What is needed = Within the listing below, please copy exactly the lines between the line holding "building: [310,42,339,67] -> [330,66,365,95]" and the line holding "building: [151,323,182,357] ->", inclusive.

Records to use =
══════════════════════════════

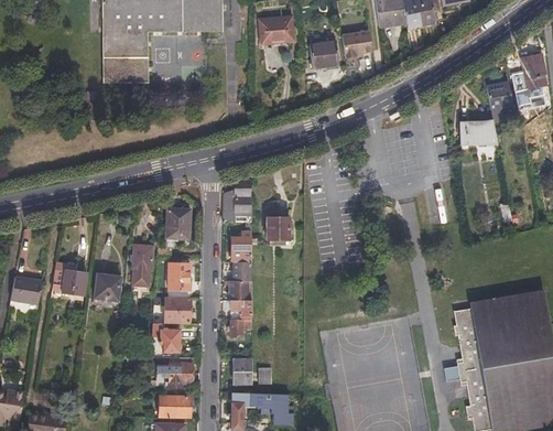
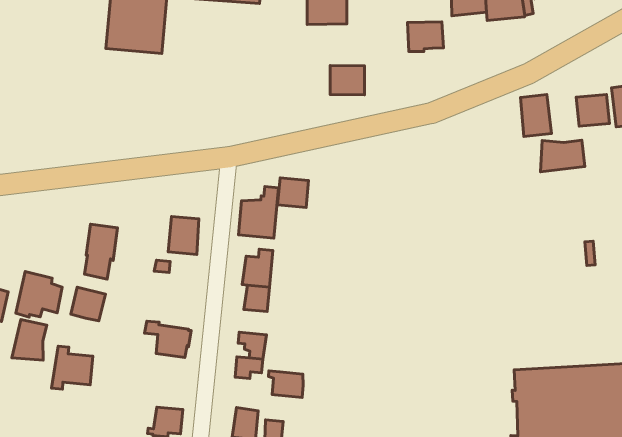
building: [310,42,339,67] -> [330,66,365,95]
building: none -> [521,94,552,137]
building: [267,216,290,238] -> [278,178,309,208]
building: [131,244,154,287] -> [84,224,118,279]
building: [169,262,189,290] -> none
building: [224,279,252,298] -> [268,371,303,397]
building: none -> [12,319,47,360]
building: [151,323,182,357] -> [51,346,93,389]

══════════════════════════════

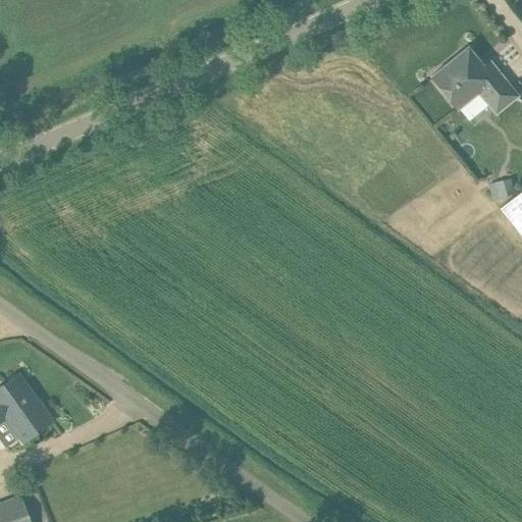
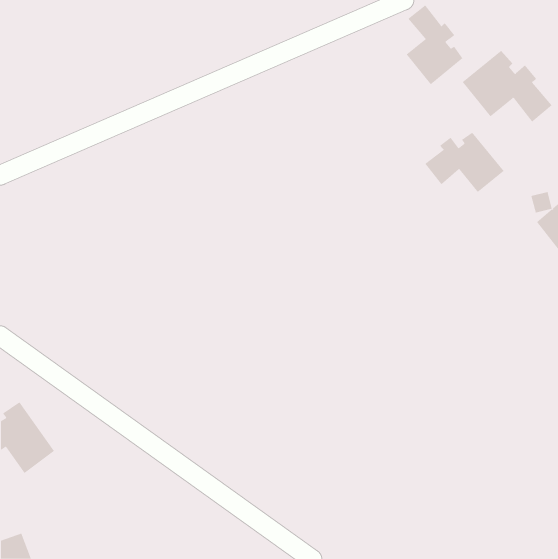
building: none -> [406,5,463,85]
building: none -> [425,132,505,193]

══════════════════════════════

Response area =
building: [310,42,339,67] -> [330,66,365,95]
building: none -> [521,94,552,137]
building: [267,216,290,238] -> [278,178,309,208]
building: [131,244,154,287] -> [84,224,118,279]
building: [169,262,189,290] -> none
building: [224,279,252,298] -> [268,371,303,397]
building: none -> [12,319,47,360]
building: [151,323,182,357] -> [51,346,93,389]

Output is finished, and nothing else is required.